▶ _AVAILABLE DATA_

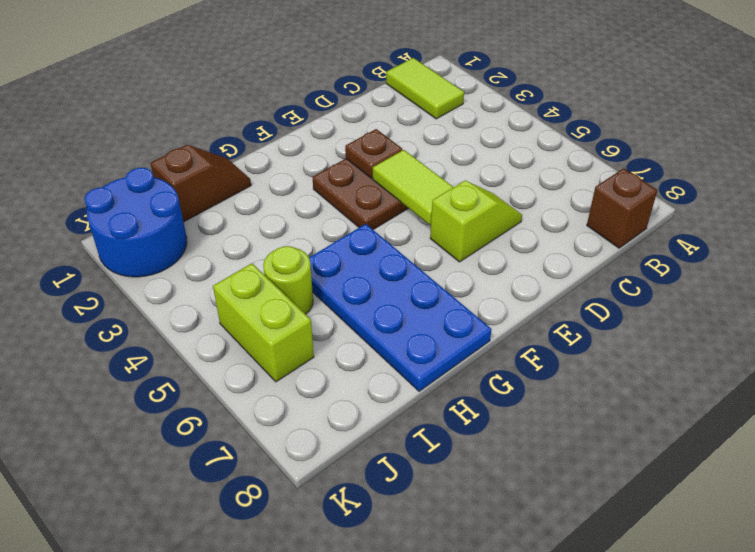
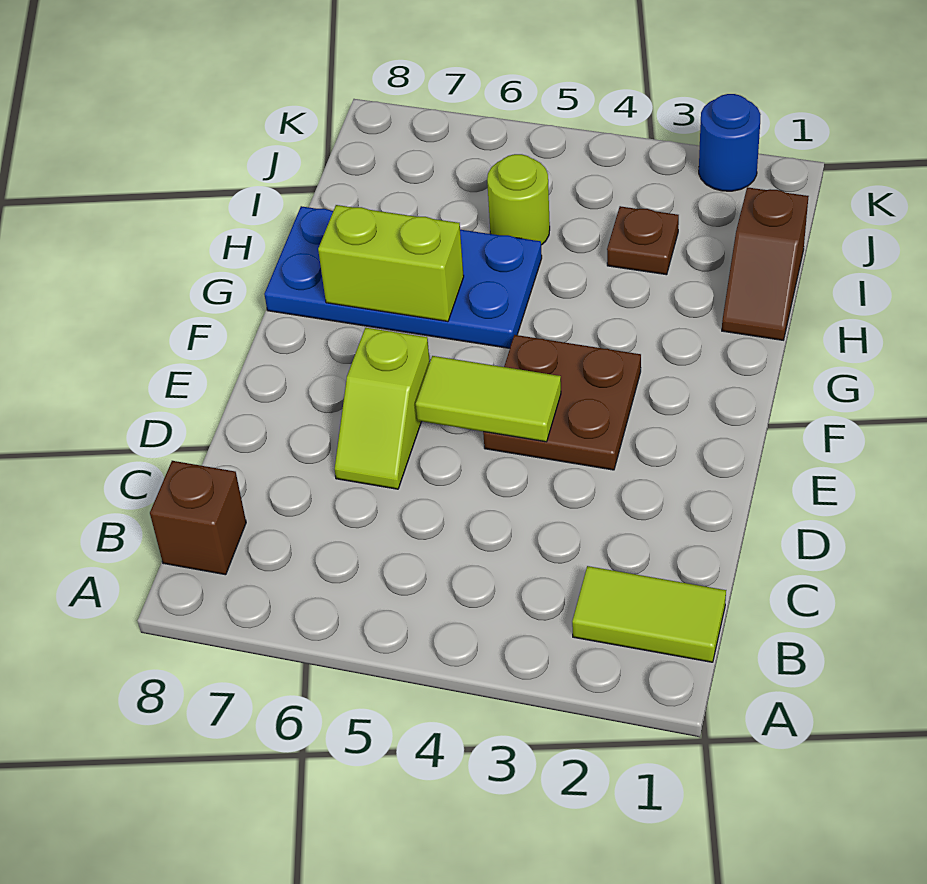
brown plate E3 level 2 -> brown plate I3 level 1
blue round brick J1:K2 level 1 -> blue round brick K2 level 1
lime brick J5:J6 level 1 -> lime brick G6:G7 level 2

▶ _PROMPT_
Copy each line of the listing that contains the string "brick".

▶ _OUTPUT FOR THIS EXERCISE_
blue round brick J1:K2 level 1 -> blue round brick K2 level 1
lime brick J5:J6 level 1 -> lime brick G6:G7 level 2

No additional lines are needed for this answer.